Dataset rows
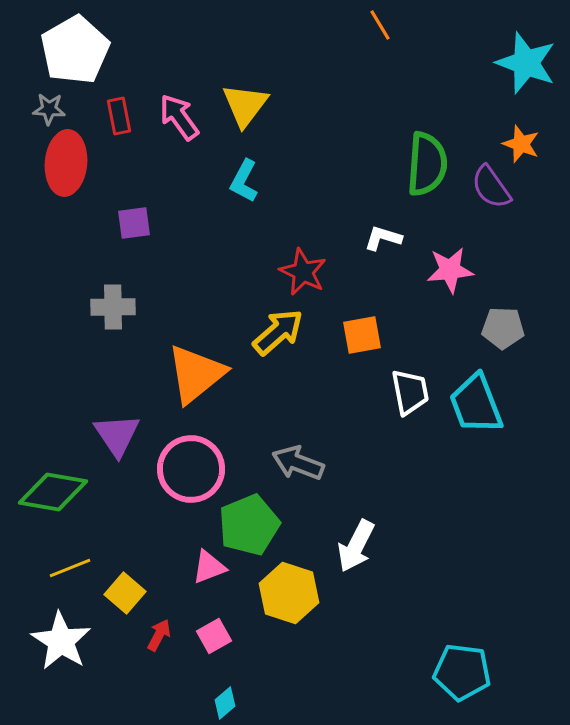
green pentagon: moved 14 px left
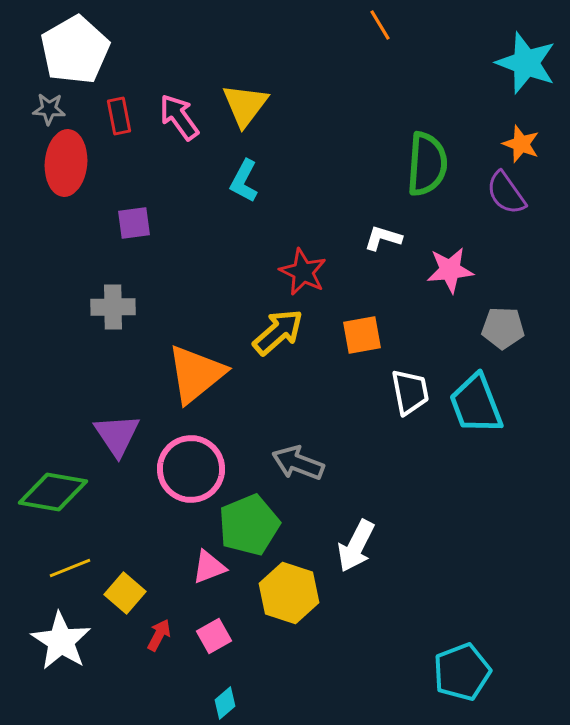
purple semicircle: moved 15 px right, 6 px down
cyan pentagon: rotated 28 degrees counterclockwise
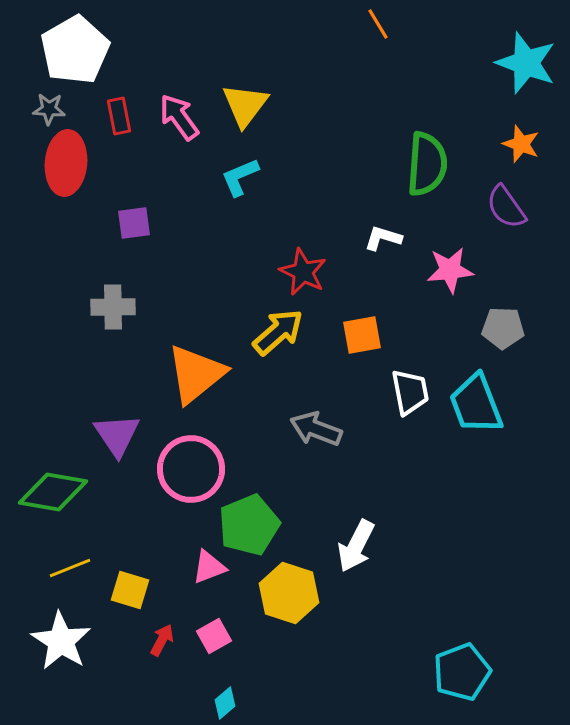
orange line: moved 2 px left, 1 px up
cyan L-shape: moved 4 px left, 4 px up; rotated 39 degrees clockwise
purple semicircle: moved 14 px down
gray arrow: moved 18 px right, 34 px up
yellow square: moved 5 px right, 3 px up; rotated 24 degrees counterclockwise
red arrow: moved 3 px right, 5 px down
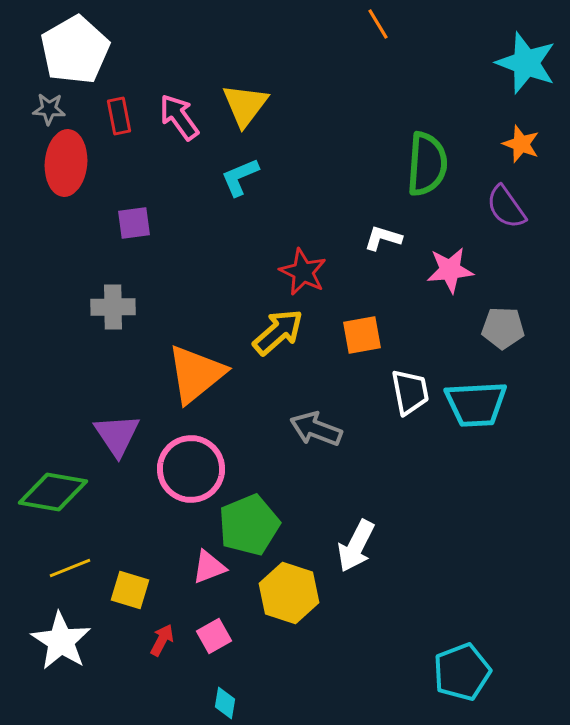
cyan trapezoid: rotated 72 degrees counterclockwise
cyan diamond: rotated 40 degrees counterclockwise
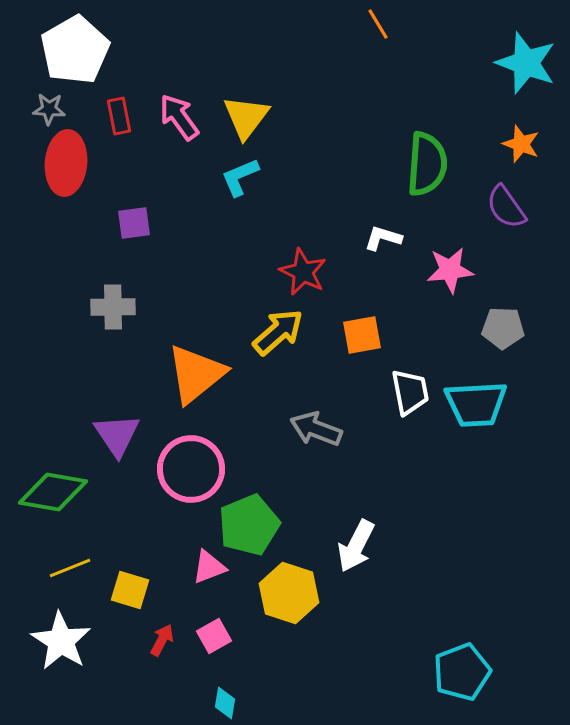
yellow triangle: moved 1 px right, 12 px down
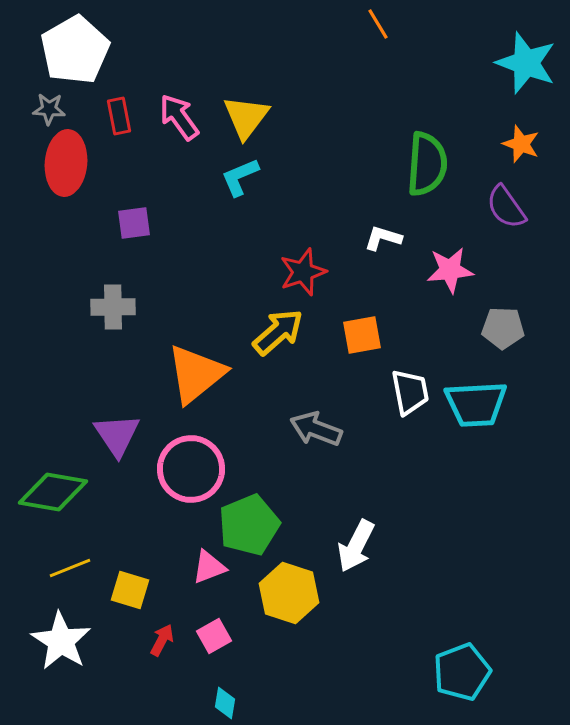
red star: rotated 27 degrees clockwise
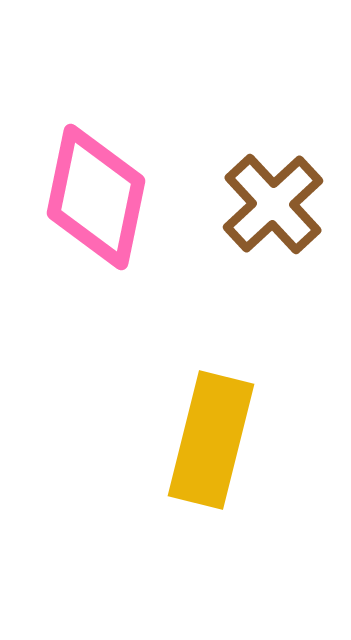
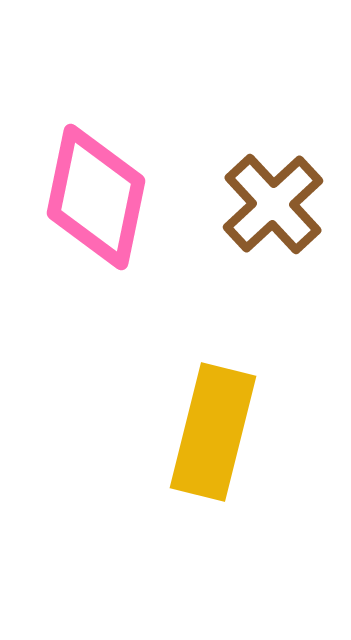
yellow rectangle: moved 2 px right, 8 px up
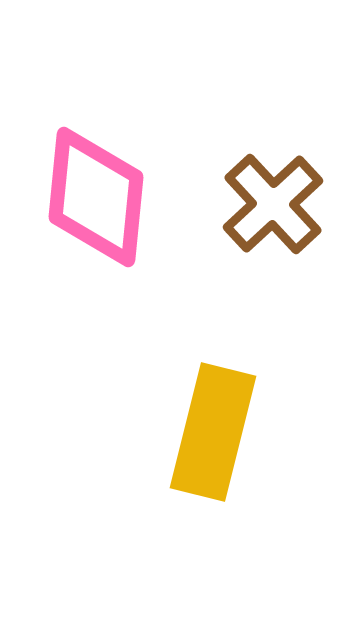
pink diamond: rotated 6 degrees counterclockwise
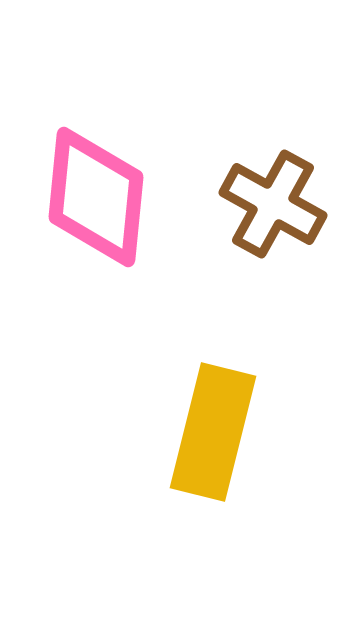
brown cross: rotated 18 degrees counterclockwise
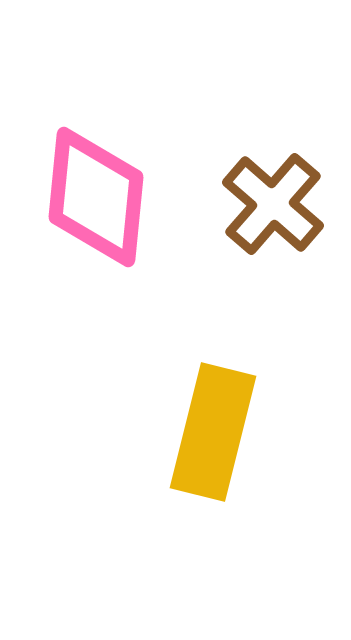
brown cross: rotated 12 degrees clockwise
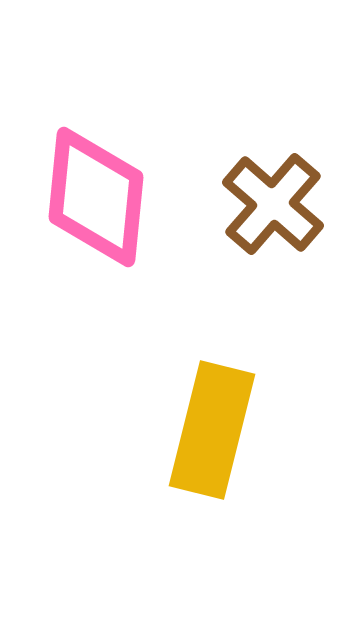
yellow rectangle: moved 1 px left, 2 px up
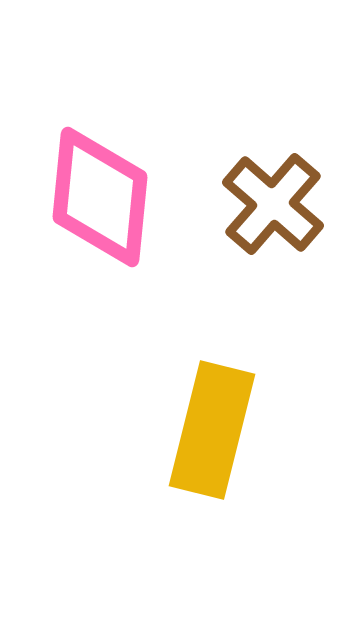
pink diamond: moved 4 px right
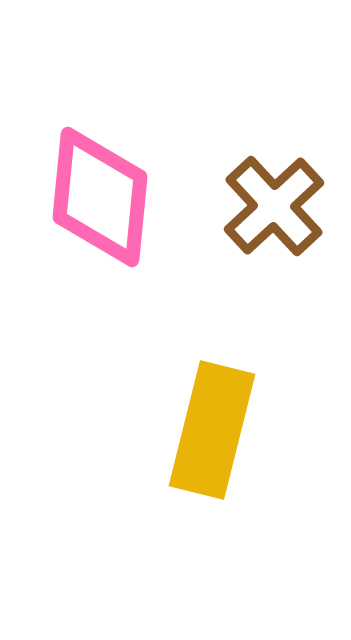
brown cross: moved 1 px right, 2 px down; rotated 6 degrees clockwise
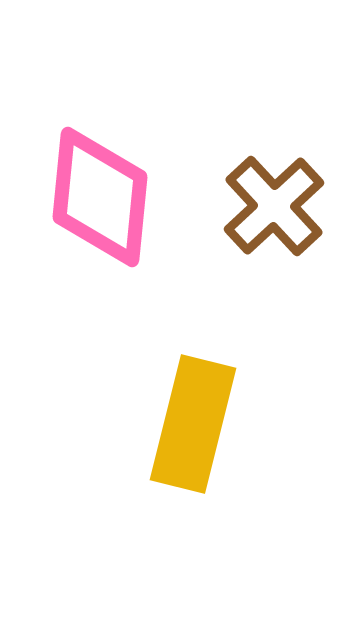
yellow rectangle: moved 19 px left, 6 px up
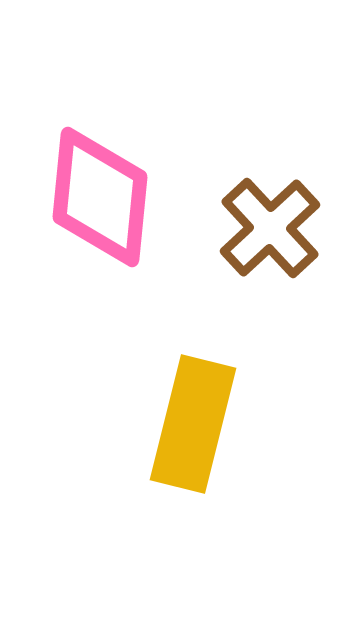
brown cross: moved 4 px left, 22 px down
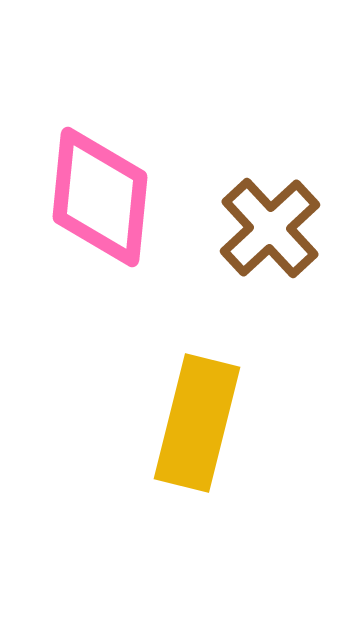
yellow rectangle: moved 4 px right, 1 px up
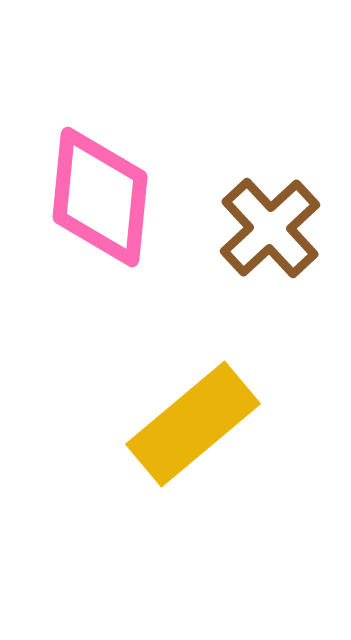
yellow rectangle: moved 4 px left, 1 px down; rotated 36 degrees clockwise
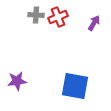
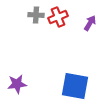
purple arrow: moved 4 px left
purple star: moved 3 px down
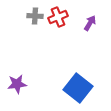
gray cross: moved 1 px left, 1 px down
blue square: moved 3 px right, 2 px down; rotated 28 degrees clockwise
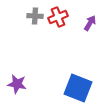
purple star: rotated 18 degrees clockwise
blue square: rotated 16 degrees counterclockwise
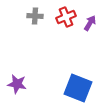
red cross: moved 8 px right
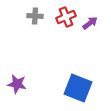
purple arrow: rotated 21 degrees clockwise
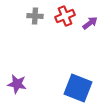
red cross: moved 1 px left, 1 px up
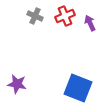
gray cross: rotated 21 degrees clockwise
purple arrow: rotated 77 degrees counterclockwise
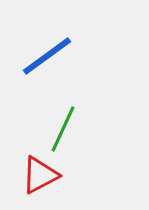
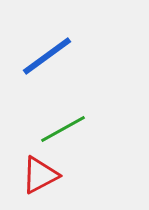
green line: rotated 36 degrees clockwise
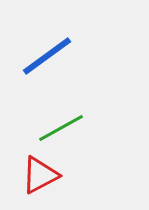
green line: moved 2 px left, 1 px up
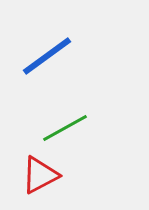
green line: moved 4 px right
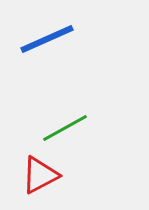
blue line: moved 17 px up; rotated 12 degrees clockwise
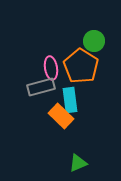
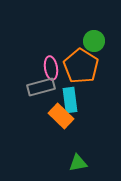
green triangle: rotated 12 degrees clockwise
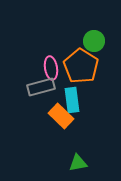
cyan rectangle: moved 2 px right
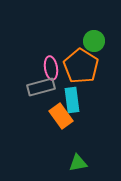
orange rectangle: rotated 10 degrees clockwise
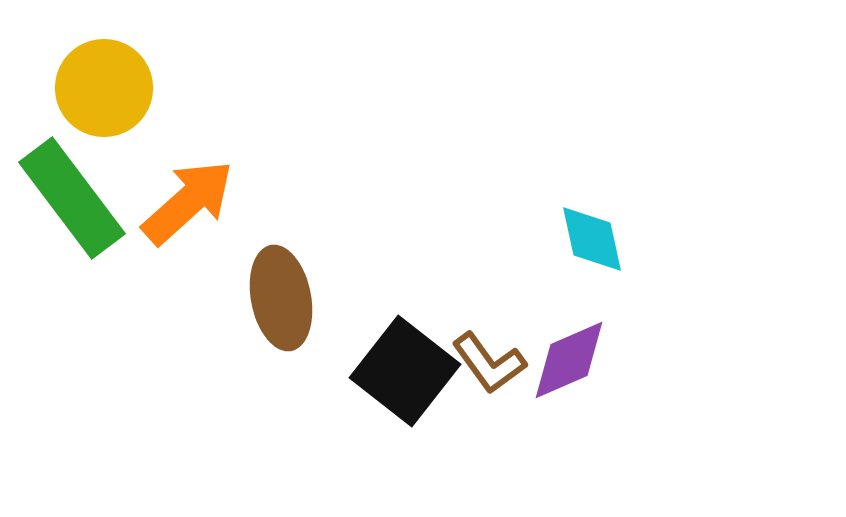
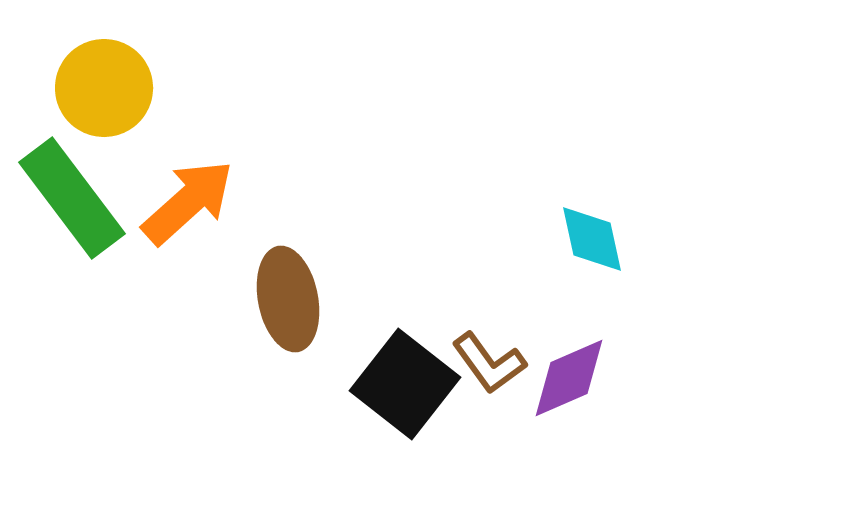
brown ellipse: moved 7 px right, 1 px down
purple diamond: moved 18 px down
black square: moved 13 px down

## [WORK TO BE COMPLETED]
Copy the lines of the listing above word for word, starting at the line that contains "green line: moved 2 px left, 1 px up" and ending at the line that contains "orange rectangle: rotated". Leave out the picture lines.

## [EXPECTED ANSWER]
green line: moved 2 px left, 1 px up
green line: moved 4 px right
blue line: moved 17 px up; rotated 12 degrees clockwise
green triangle: rotated 12 degrees clockwise
cyan rectangle: moved 2 px right
orange rectangle: rotated 10 degrees clockwise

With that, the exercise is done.